Directions = Match the string "watering" against each line below, and copy every line that matches.

(Coordinate-based change listings)
:::::

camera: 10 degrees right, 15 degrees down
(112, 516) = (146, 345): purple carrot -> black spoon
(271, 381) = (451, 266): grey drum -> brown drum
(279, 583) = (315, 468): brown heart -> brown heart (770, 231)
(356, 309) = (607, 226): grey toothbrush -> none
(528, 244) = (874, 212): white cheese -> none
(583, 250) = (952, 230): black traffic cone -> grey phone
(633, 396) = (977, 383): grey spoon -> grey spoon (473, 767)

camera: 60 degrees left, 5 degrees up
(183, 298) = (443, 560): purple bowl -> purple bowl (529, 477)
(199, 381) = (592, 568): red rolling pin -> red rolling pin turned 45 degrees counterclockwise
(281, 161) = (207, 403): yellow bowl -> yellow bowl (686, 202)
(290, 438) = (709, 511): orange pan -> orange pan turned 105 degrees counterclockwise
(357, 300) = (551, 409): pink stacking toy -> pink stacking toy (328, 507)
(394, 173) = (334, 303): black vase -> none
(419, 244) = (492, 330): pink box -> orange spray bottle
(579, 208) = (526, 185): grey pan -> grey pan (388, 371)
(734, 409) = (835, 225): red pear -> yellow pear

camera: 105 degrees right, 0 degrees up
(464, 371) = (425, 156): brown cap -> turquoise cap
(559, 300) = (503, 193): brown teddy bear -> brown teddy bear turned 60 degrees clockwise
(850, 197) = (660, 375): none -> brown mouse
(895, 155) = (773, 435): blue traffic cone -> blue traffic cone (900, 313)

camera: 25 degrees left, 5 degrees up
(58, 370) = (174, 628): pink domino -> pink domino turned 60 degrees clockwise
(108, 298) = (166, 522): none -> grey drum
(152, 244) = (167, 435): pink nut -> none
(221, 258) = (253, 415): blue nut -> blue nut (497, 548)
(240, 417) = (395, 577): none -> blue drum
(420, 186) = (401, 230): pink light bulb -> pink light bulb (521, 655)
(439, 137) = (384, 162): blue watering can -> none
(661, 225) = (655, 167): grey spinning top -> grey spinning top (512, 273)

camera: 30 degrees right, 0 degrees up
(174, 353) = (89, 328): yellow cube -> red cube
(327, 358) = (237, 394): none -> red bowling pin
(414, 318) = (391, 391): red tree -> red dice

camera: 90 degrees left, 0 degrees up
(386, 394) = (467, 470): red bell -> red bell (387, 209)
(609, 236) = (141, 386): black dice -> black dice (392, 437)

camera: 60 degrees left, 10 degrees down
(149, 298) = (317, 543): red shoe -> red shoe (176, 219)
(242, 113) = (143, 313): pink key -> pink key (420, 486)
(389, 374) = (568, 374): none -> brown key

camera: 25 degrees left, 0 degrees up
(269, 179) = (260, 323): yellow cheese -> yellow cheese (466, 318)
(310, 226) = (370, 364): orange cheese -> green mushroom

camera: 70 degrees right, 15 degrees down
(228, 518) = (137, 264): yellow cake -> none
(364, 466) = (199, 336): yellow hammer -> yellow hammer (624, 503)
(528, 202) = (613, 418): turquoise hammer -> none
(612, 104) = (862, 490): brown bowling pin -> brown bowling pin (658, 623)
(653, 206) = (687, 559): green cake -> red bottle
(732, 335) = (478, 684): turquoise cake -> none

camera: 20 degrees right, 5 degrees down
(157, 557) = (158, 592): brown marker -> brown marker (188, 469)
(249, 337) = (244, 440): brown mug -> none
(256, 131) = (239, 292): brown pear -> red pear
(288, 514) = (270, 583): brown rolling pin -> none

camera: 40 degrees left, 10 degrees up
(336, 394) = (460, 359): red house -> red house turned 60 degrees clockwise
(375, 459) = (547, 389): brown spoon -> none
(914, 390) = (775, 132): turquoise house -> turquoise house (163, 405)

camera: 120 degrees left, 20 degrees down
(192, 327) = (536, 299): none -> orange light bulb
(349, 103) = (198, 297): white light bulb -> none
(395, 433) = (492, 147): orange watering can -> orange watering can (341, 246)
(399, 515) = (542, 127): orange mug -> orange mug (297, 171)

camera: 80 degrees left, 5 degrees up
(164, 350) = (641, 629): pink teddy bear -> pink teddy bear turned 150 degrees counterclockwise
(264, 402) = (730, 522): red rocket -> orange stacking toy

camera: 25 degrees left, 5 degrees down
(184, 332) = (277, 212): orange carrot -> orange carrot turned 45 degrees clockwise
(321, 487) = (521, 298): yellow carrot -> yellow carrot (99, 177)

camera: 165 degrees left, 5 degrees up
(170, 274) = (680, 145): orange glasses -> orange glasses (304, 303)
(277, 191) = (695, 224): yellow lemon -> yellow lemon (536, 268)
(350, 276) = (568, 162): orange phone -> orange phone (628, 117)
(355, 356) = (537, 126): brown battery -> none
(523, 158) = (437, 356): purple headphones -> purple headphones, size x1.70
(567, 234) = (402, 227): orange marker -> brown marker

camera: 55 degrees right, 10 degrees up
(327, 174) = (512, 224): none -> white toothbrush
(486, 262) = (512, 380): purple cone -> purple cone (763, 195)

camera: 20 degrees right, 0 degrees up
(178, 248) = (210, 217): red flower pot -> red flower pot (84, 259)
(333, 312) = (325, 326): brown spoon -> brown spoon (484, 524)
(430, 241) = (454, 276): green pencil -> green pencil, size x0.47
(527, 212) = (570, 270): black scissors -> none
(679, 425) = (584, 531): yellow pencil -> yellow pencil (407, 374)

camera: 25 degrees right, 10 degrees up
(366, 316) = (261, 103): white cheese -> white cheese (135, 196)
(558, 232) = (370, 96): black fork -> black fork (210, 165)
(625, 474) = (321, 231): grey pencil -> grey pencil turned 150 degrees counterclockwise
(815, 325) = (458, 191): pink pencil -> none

:::::

Answer for the task =
(439, 137) = (384, 162): blue watering can -> none
(395, 433) = (492, 147): orange watering can -> orange watering can (341, 246)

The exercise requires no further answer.